▶ Try it
Examine the material below. Gather every line in which the string "green" appears.

▶ Given information
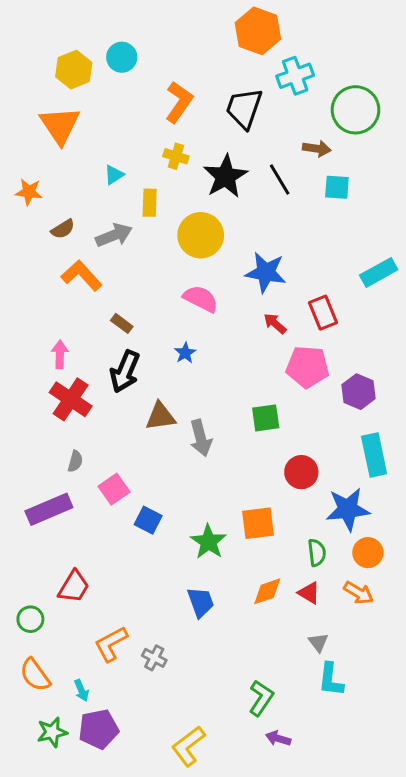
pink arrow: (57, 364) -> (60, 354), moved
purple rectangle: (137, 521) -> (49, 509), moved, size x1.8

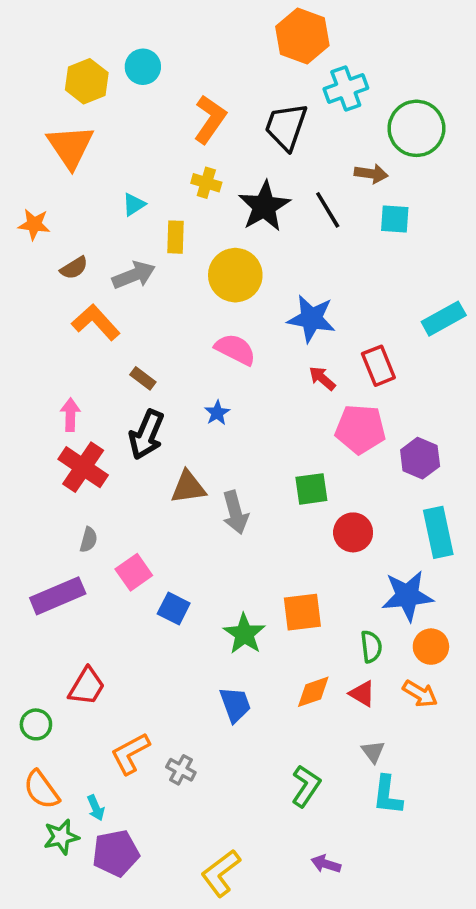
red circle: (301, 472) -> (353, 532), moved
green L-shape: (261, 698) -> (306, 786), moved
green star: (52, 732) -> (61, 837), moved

▶ Response
green L-shape: (261, 698) -> (306, 786), moved
green star: (52, 732) -> (61, 837), moved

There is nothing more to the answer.